::: Data supplied

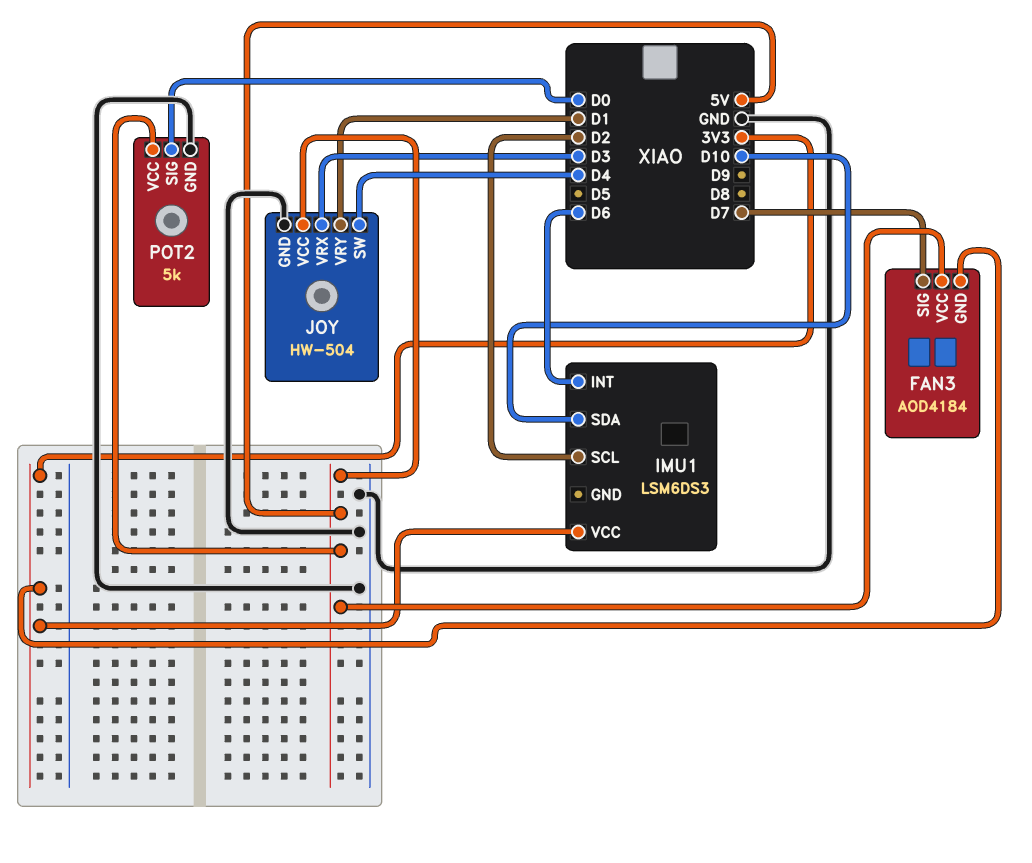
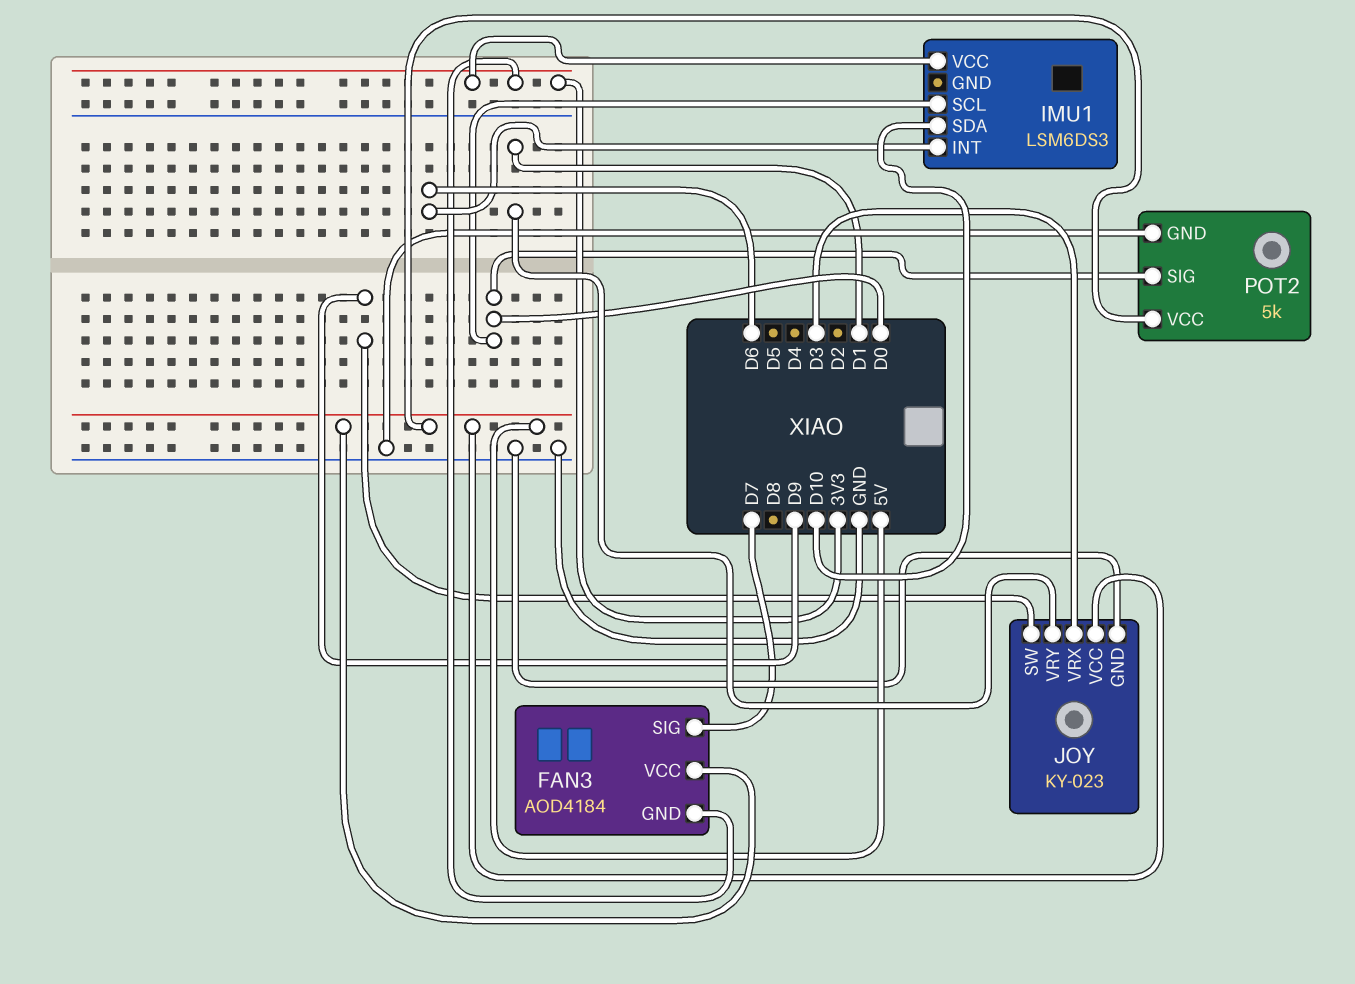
IMU1 pin SCL: D2 -> D0
JOY: HW-504 -> KY-023
JOY pin SW: D4 -> D9

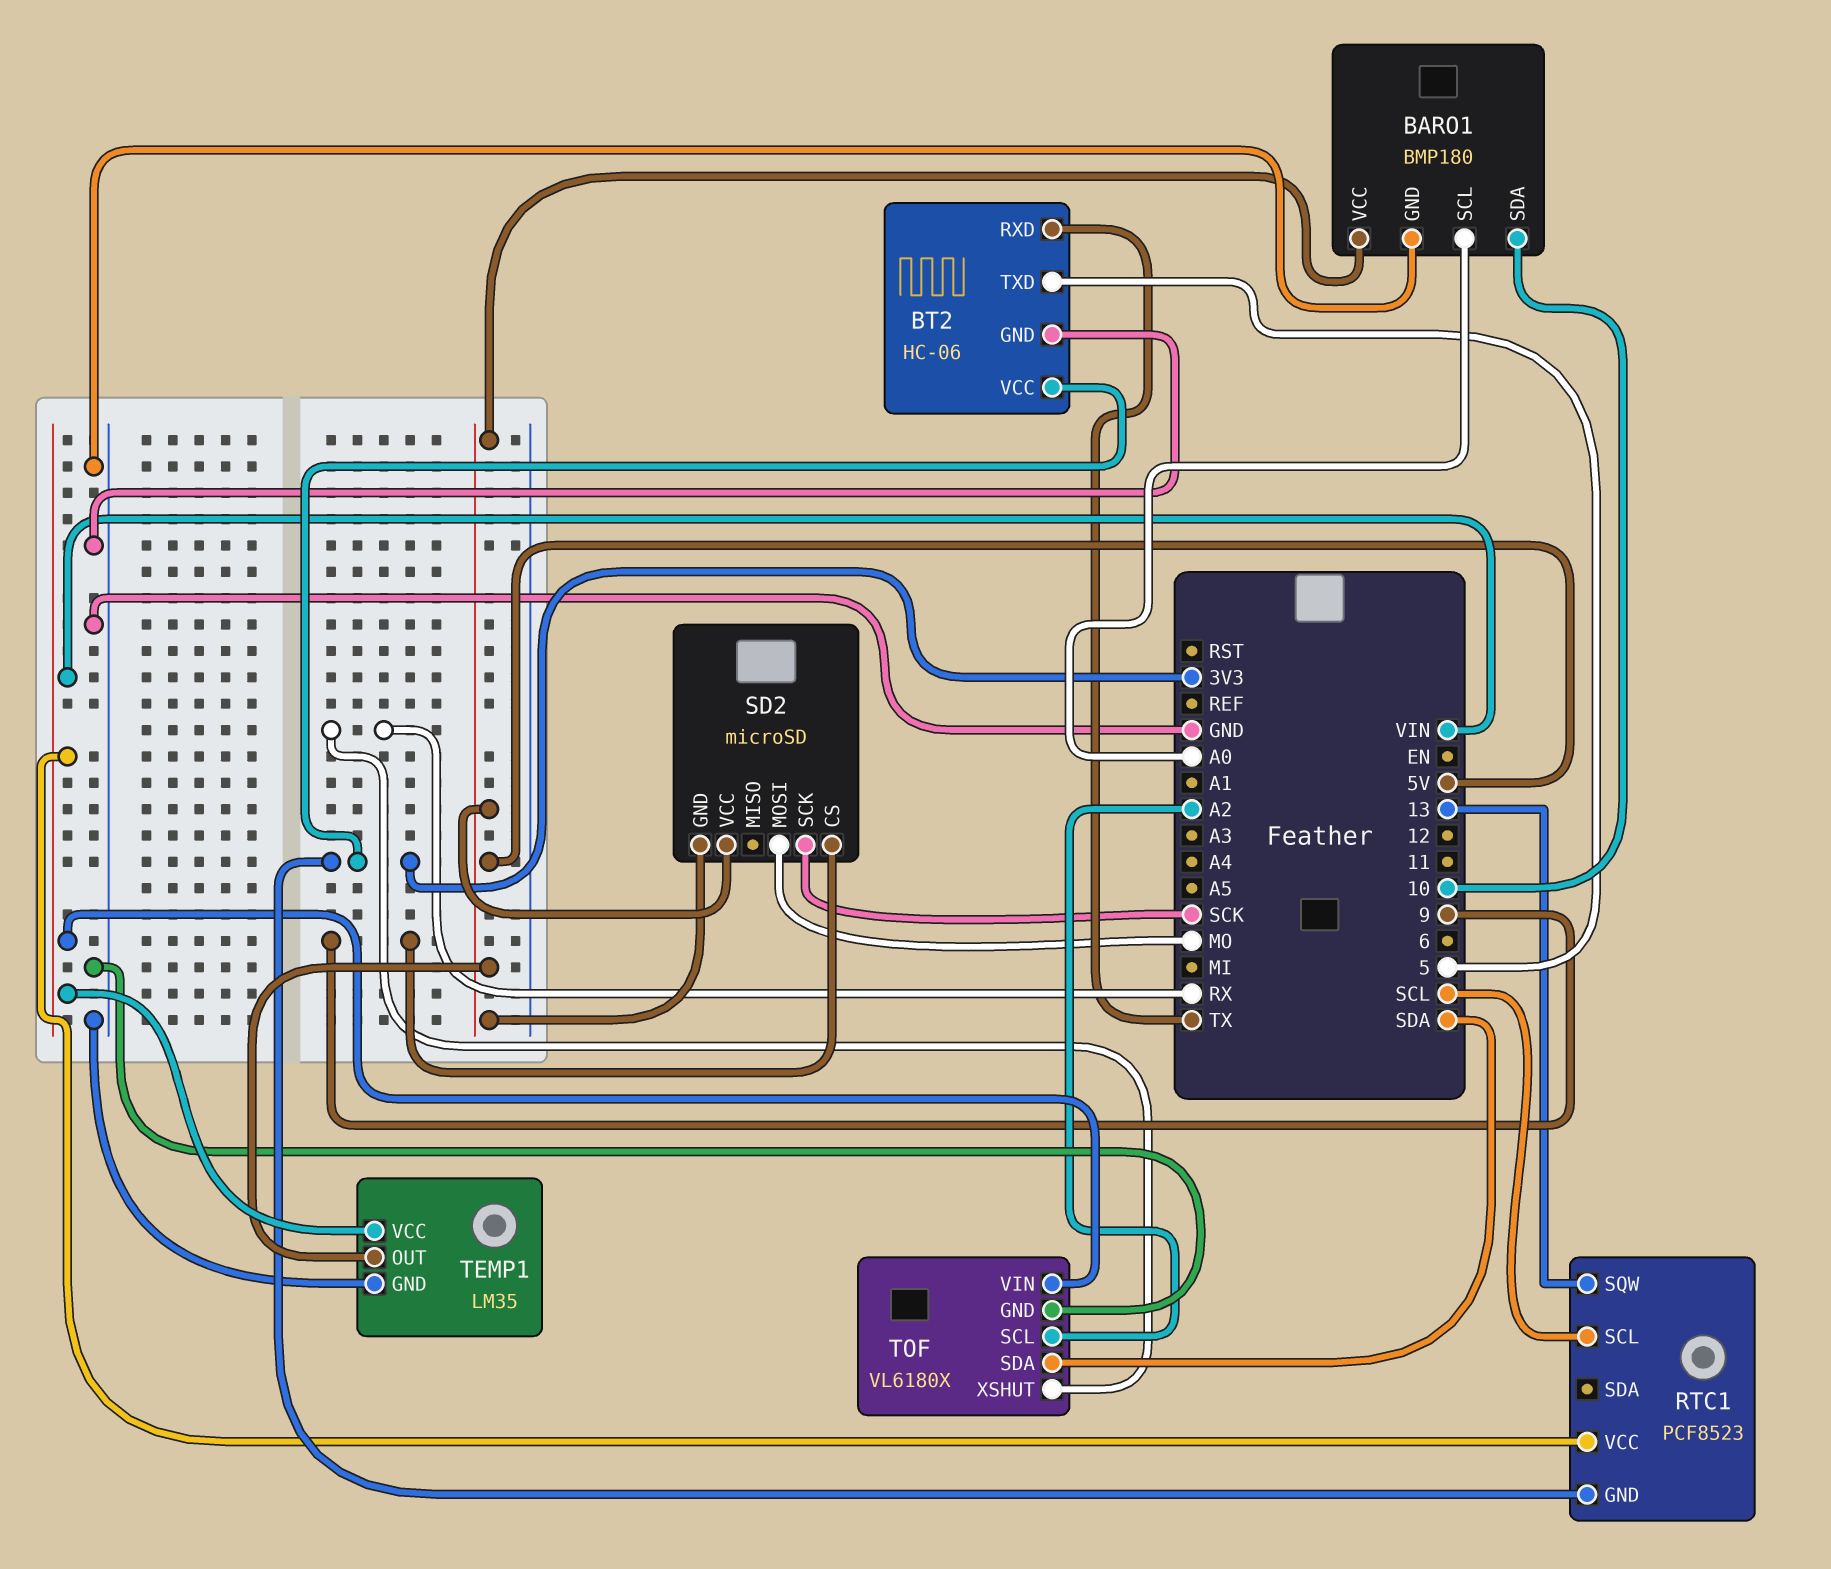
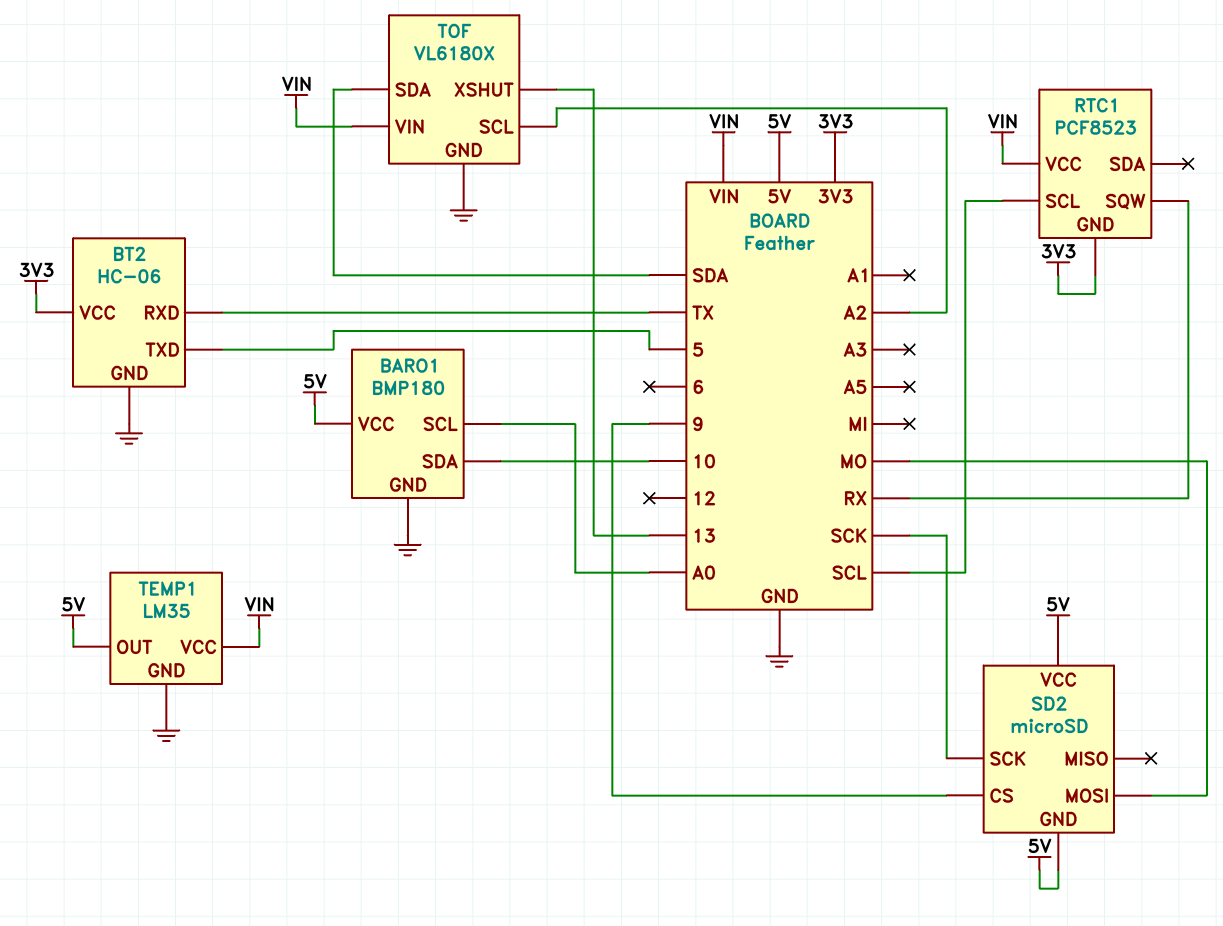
RTC1 pin SQW: 13 -> RX
TOF pin XSHUT: RX -> 13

::::::

**Work item**
When a record holds a picture, leave that picture out; copy the rest verbatim.

**Solution to the problem**
IMU1 pin SCL: D2 -> D0
JOY: HW-504 -> KY-023
JOY pin SW: D4 -> D9

RTC1 pin SQW: 13 -> RX
TOF pin XSHUT: RX -> 13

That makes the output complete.